▶ Saved entries
● ● ● ● ●

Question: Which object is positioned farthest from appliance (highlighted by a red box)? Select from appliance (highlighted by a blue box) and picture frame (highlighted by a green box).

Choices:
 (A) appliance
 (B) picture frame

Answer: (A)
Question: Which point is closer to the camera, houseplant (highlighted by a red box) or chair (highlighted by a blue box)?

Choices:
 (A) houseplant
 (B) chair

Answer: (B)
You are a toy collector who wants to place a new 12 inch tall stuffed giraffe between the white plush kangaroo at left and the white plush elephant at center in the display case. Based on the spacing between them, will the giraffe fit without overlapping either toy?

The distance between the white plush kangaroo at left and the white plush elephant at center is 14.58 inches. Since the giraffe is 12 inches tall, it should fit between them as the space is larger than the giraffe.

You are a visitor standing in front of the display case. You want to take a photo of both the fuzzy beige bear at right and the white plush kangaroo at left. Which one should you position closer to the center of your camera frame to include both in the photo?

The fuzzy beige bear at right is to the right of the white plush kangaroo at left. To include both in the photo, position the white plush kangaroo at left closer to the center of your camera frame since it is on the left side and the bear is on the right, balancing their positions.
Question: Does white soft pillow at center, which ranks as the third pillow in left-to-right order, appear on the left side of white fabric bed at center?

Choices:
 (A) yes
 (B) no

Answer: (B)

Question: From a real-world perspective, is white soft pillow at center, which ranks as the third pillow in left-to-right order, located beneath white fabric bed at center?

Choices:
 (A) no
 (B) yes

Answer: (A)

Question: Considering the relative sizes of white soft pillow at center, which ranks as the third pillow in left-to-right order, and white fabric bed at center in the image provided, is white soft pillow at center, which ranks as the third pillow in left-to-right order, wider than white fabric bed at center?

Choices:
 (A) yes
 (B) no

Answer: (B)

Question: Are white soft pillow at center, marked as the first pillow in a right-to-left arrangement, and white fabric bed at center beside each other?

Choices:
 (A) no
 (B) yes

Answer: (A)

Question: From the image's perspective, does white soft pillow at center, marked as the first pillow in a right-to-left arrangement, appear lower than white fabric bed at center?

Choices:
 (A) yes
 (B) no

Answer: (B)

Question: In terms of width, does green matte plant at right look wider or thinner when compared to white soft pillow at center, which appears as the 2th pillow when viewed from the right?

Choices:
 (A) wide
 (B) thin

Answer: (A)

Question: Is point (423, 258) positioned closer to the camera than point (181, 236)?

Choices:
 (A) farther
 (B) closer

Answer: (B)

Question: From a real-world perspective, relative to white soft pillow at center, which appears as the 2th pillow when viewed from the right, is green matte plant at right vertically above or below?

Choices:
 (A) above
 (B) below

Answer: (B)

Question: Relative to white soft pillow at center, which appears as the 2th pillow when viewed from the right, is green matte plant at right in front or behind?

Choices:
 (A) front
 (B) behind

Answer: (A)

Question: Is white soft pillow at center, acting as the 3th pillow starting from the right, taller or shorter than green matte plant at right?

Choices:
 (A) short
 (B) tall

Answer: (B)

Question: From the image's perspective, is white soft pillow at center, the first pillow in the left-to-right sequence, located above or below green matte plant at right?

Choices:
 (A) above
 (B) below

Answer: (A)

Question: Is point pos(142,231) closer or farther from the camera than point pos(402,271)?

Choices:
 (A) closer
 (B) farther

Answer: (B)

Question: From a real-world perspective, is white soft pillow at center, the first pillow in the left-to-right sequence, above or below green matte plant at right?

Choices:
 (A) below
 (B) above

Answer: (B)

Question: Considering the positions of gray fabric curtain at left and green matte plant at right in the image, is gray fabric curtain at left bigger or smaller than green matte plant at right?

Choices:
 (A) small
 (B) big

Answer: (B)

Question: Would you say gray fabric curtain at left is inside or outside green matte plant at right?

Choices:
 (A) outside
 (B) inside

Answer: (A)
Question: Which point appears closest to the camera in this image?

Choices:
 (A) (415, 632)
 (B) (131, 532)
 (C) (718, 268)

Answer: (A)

● ● ● ● ●

▶ Work instructions
Gather each line in the entries above that contains the word "houseplant" and copy those lines in full.

▶ Exercise result
Question: Which point is closer to the camera, houseplant (highlighted by a red box) or chair (highlighted by a blue box)?
 (A) houseplant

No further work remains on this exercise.